Given records:
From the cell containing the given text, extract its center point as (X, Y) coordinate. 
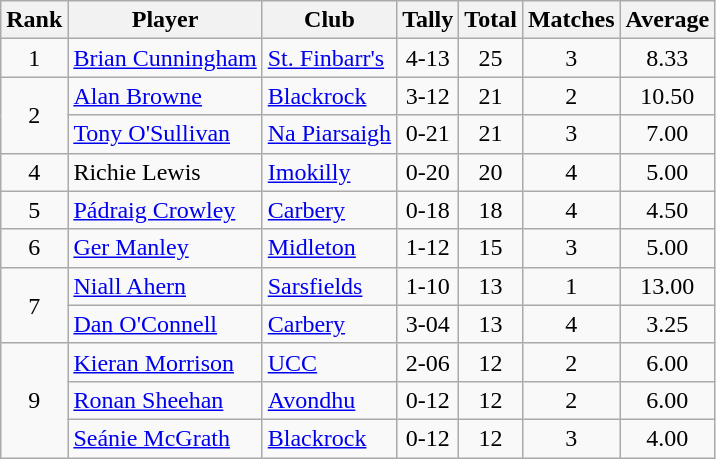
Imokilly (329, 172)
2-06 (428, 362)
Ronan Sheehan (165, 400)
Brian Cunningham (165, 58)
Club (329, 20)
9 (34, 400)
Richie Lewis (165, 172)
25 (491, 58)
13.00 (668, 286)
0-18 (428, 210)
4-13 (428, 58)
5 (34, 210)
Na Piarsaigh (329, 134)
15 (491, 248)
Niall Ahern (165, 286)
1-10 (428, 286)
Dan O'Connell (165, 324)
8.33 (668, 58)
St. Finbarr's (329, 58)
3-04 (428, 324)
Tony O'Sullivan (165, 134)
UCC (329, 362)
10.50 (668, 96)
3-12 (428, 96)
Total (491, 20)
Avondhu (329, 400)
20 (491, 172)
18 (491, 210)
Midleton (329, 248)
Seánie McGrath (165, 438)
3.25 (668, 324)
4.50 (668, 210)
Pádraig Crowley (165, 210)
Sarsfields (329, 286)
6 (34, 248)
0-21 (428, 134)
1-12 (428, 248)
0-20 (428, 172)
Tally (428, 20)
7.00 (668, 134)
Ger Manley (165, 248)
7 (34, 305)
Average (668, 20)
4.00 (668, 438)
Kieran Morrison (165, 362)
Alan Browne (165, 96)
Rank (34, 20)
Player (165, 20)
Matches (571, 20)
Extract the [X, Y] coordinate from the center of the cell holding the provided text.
==
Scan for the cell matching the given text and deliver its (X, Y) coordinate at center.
--
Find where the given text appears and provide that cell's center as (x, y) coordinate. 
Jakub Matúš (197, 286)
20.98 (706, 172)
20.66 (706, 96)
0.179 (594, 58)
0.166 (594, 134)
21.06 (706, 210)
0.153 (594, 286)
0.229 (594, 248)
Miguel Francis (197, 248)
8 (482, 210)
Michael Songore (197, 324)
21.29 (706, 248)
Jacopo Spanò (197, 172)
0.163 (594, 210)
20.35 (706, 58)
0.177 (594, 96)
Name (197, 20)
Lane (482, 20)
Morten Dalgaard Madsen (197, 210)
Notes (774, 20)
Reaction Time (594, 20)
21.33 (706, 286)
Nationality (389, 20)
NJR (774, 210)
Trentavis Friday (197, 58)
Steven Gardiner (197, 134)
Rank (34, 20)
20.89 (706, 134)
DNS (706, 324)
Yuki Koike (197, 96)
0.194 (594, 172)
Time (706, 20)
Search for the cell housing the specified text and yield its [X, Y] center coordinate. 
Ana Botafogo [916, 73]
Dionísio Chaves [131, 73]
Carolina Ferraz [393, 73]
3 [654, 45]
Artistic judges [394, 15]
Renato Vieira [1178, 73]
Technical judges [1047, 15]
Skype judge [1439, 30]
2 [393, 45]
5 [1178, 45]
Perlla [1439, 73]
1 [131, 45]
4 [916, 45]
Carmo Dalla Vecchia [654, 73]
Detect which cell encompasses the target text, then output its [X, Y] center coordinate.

Work to complete: Copy the lines from the one containing "Find where the" through the one containing "Reaction Time (594, 20)", both included, and nothing else.

Correct answer:
Find where the given text appears and provide that cell's center as (x, y) coordinate. 
Jakub Matúš (197, 286)
20.98 (706, 172)
20.66 (706, 96)
0.179 (594, 58)
0.166 (594, 134)
21.06 (706, 210)
0.153 (594, 286)
0.229 (594, 248)
Miguel Francis (197, 248)
8 (482, 210)
Michael Songore (197, 324)
21.29 (706, 248)
Jacopo Spanò (197, 172)
0.163 (594, 210)
20.35 (706, 58)
0.177 (594, 96)
Name (197, 20)
Lane (482, 20)
Morten Dalgaard Madsen (197, 210)
Notes (774, 20)
Reaction Time (594, 20)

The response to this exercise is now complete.